Task inputs START
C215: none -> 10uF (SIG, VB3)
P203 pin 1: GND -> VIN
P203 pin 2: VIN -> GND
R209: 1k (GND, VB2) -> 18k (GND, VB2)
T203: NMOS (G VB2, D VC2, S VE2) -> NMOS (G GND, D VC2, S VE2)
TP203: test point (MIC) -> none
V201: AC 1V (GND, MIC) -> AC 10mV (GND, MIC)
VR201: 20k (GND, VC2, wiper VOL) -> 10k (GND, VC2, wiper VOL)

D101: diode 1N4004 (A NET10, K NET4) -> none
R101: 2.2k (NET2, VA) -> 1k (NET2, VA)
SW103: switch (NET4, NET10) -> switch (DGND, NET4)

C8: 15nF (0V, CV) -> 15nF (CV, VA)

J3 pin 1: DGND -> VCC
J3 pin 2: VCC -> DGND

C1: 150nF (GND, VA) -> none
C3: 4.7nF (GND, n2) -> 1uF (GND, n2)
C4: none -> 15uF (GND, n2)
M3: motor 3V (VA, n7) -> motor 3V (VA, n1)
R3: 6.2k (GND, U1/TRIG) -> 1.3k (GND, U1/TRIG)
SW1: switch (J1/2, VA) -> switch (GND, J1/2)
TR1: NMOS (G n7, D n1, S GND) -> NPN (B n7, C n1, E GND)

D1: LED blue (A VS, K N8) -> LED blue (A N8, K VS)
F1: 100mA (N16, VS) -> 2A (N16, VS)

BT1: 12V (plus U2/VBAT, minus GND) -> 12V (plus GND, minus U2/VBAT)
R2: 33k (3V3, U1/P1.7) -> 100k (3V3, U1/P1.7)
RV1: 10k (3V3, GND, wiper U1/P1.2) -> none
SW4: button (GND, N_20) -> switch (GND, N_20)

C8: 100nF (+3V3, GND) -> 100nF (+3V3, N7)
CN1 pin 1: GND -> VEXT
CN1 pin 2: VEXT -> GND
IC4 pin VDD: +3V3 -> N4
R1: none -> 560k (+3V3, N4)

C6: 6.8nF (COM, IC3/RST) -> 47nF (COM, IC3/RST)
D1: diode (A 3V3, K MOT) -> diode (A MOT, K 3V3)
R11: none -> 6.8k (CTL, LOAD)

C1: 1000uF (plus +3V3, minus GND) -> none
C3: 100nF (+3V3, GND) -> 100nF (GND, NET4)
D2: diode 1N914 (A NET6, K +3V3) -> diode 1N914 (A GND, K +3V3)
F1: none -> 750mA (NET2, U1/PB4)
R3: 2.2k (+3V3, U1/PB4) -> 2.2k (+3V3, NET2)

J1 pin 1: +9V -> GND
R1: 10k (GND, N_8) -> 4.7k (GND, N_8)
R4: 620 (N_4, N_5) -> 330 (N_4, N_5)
Task inputs END
- **What you will do**: Copy out all of the records shown above exactly.

- **Response for this exercise**:
C215: none -> 10uF (SIG, VB3)
P203 pin 1: GND -> VIN
P203 pin 2: VIN -> GND
R209: 1k (GND, VB2) -> 18k (GND, VB2)
T203: NMOS (G VB2, D VC2, S VE2) -> NMOS (G GND, D VC2, S VE2)
TP203: test point (MIC) -> none
V201: AC 1V (GND, MIC) -> AC 10mV (GND, MIC)
VR201: 20k (GND, VC2, wiper VOL) -> 10k (GND, VC2, wiper VOL)

D101: diode 1N4004 (A NET10, K NET4) -> none
R101: 2.2k (NET2, VA) -> 1k (NET2, VA)
SW103: switch (NET4, NET10) -> switch (DGND, NET4)

C8: 15nF (0V, CV) -> 15nF (CV, VA)

J3 pin 1: DGND -> VCC
J3 pin 2: VCC -> DGND

C1: 150nF (GND, VA) -> none
C3: 4.7nF (GND, n2) -> 1uF (GND, n2)
C4: none -> 15uF (GND, n2)
M3: motor 3V (VA, n7) -> motor 3V (VA, n1)
R3: 6.2k (GND, U1/TRIG) -> 1.3k (GND, U1/TRIG)
SW1: switch (J1/2, VA) -> switch (GND, J1/2)
TR1: NMOS (G n7, D n1, S GND) -> NPN (B n7, C n1, E GND)

D1: LED blue (A VS, K N8) -> LED blue (A N8, K VS)
F1: 100mA (N16, VS) -> 2A (N16, VS)

BT1: 12V (plus U2/VBAT, minus GND) -> 12V (plus GND, minus U2/VBAT)
R2: 33k (3V3, U1/P1.7) -> 100k (3V3, U1/P1.7)
RV1: 10k (3V3, GND, wiper U1/P1.2) -> none
SW4: button (GND, N_20) -> switch (GND, N_20)

C8: 100nF (+3V3, GND) -> 100nF (+3V3, N7)
CN1 pin 1: GND -> VEXT
CN1 pin 2: VEXT -> GND
IC4 pin VDD: +3V3 -> N4
R1: none -> 560k (+3V3, N4)

C6: 6.8nF (COM, IC3/RST) -> 47nF (COM, IC3/RST)
D1: diode (A 3V3, K MOT) -> diode (A MOT, K 3V3)
R11: none -> 6.8k (CTL, LOAD)

C1: 1000uF (plus +3V3, minus GND) -> none
C3: 100nF (+3V3, GND) -> 100nF (GND, NET4)
D2: diode 1N914 (A NET6, K +3V3) -> diode 1N914 (A GND, K +3V3)
F1: none -> 750mA (NET2, U1/PB4)
R3: 2.2k (+3V3, U1/PB4) -> 2.2k (+3V3, NET2)

J1 pin 1: +9V -> GND
R1: 10k (GND, N_8) -> 4.7k (GND, N_8)
R4: 620 (N_4, N_5) -> 330 (N_4, N_5)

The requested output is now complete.